**DATASET EXTRACT**
________________________
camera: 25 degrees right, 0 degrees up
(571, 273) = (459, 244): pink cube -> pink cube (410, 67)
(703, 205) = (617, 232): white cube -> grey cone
________________________
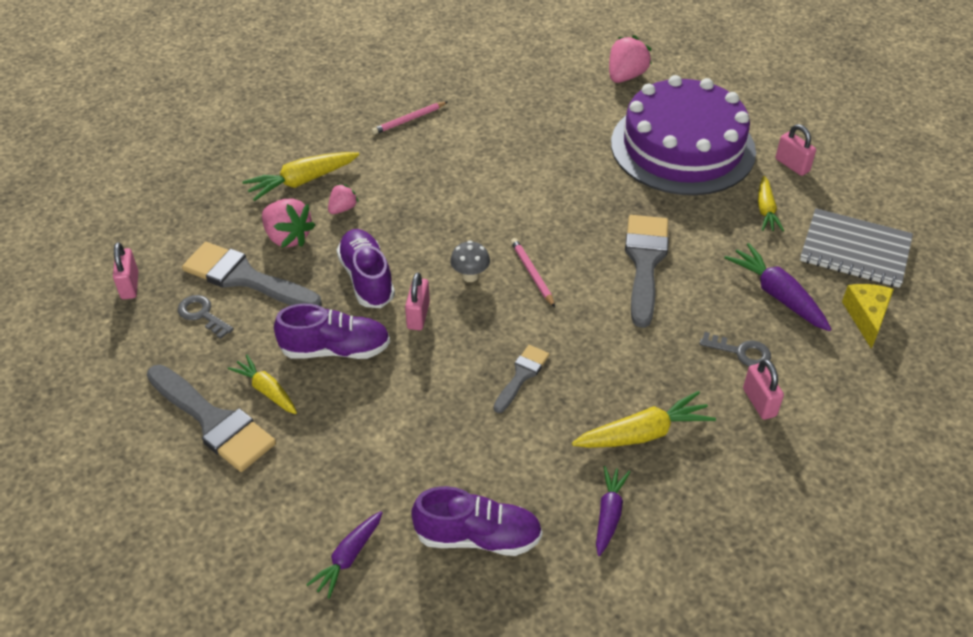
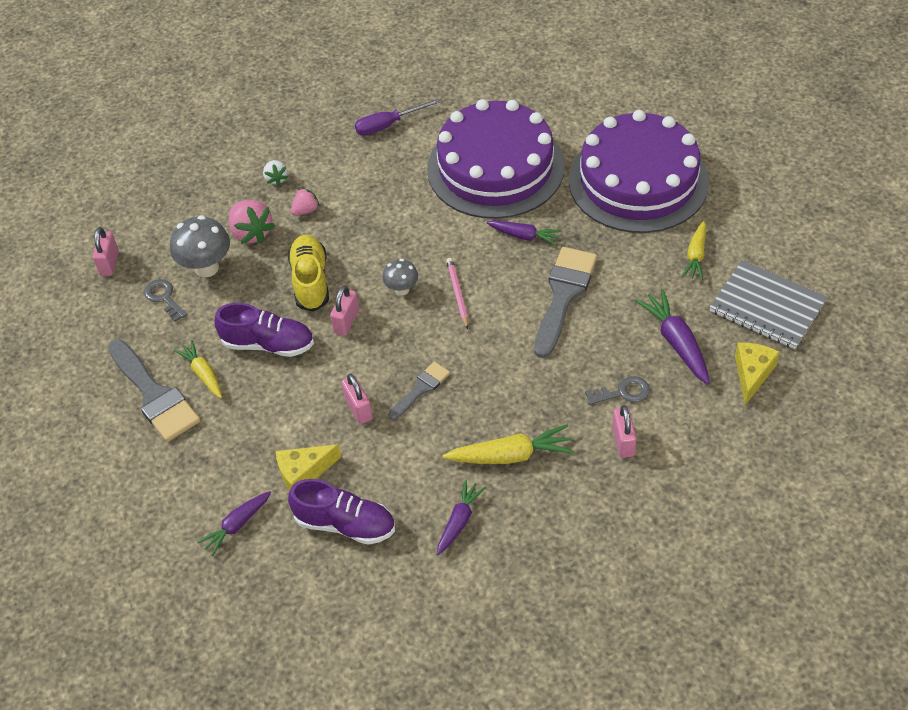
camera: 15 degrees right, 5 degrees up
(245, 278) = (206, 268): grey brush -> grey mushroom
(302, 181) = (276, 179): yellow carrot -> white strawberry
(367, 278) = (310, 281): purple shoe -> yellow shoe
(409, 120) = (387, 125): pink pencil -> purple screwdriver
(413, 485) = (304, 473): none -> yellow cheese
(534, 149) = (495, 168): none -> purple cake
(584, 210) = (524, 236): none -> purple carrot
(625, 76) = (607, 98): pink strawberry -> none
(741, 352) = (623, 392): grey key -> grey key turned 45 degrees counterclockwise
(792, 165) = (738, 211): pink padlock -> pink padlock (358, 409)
________________________
**WORK INSTRUCTION**
Count the lines above that contain the word "pink", and reply with only that number.

**SOLUTION FOR THIS PROBLEM**
4